## [TASK]
The reply should be an exact repeat of the listing, with no pictures in it.

[[ DATA SECTION open ]]

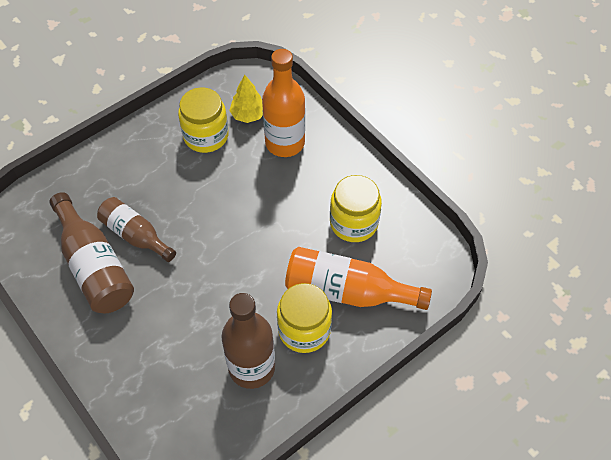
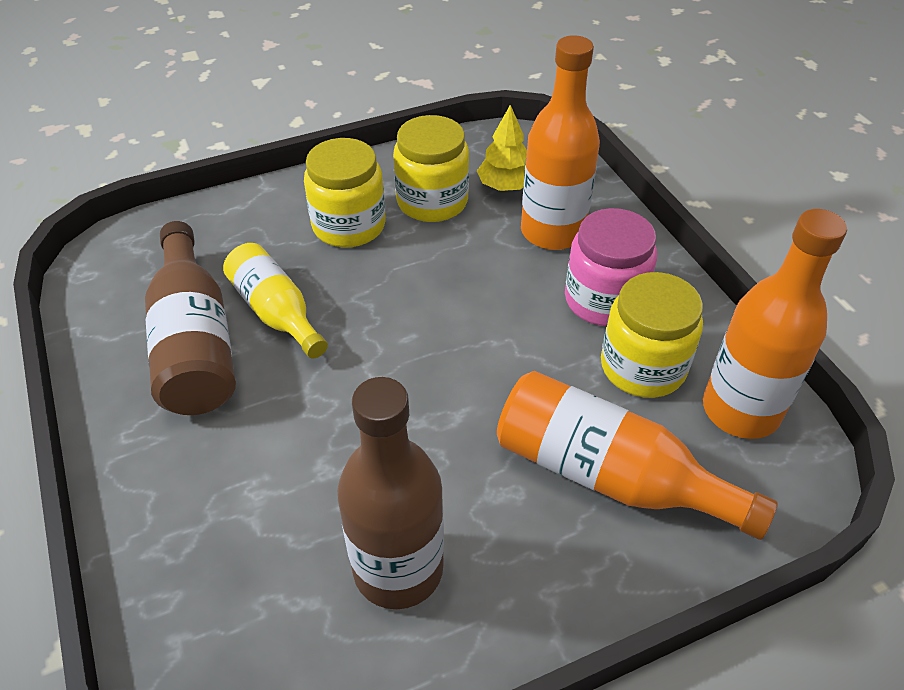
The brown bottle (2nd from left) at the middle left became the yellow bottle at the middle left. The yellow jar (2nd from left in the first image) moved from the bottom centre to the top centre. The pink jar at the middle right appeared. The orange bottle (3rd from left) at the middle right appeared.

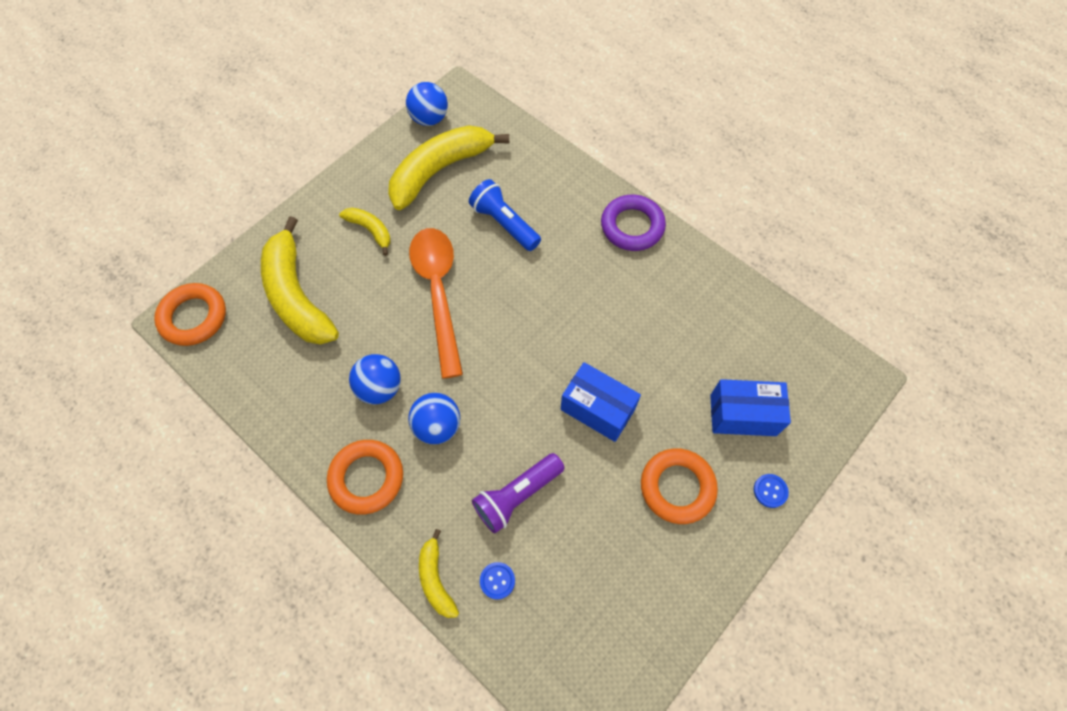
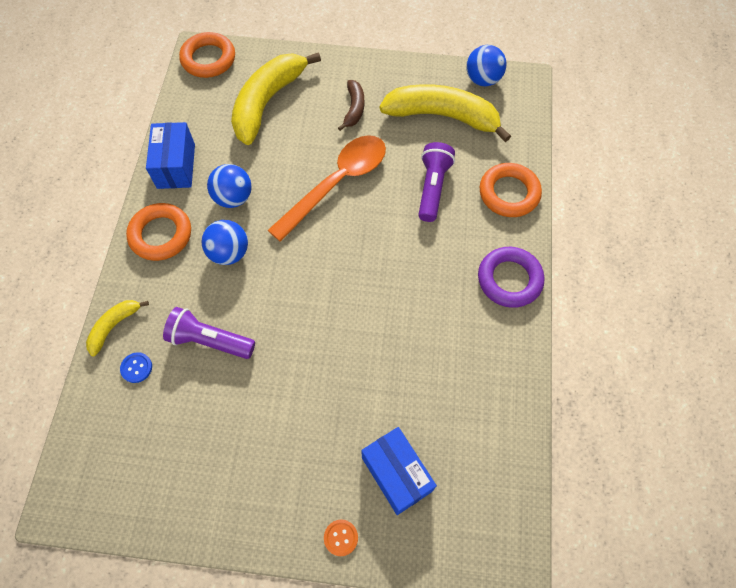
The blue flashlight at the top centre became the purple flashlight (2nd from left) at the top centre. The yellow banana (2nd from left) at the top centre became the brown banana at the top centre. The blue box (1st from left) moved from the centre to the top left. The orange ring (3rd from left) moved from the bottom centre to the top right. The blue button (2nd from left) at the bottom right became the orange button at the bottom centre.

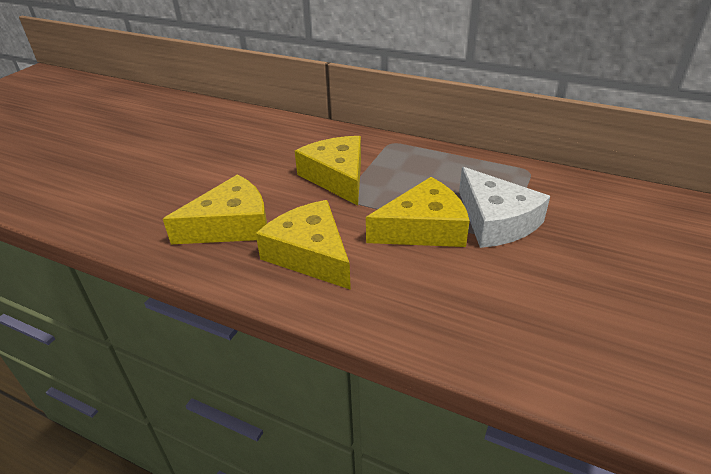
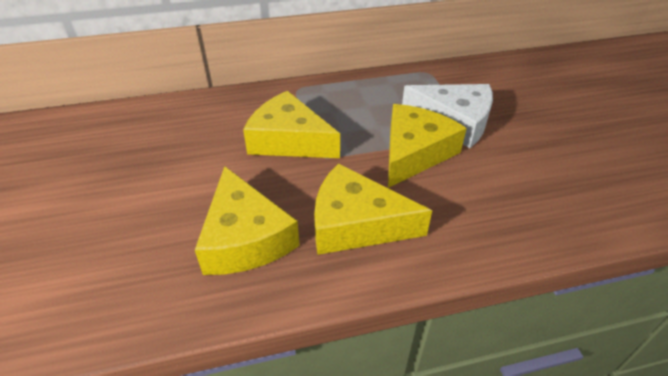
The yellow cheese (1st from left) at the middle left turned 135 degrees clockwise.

[[ DATA SECTION closed ]]

## [EXERCISE RESULT]
The brown bottle (2nd from left) at the middle left became the yellow bottle at the middle left. The yellow jar (2nd from left in the first image) moved from the bottom centre to the top centre. The pink jar at the middle right appeared. The orange bottle (3rd from left) at the middle right appeared.

The blue flashlight at the top centre became the purple flashlight (2nd from left) at the top centre. The yellow banana (2nd from left) at the top centre became the brown banana at the top centre. The blue box (1st from left) moved from the centre to the top left. The orange ring (3rd from left) moved from the bottom centre to the top right. The blue button (2nd from left) at the bottom right became the orange button at the bottom centre.

The yellow cheese (1st from left) at the middle left turned 135 degrees clockwise.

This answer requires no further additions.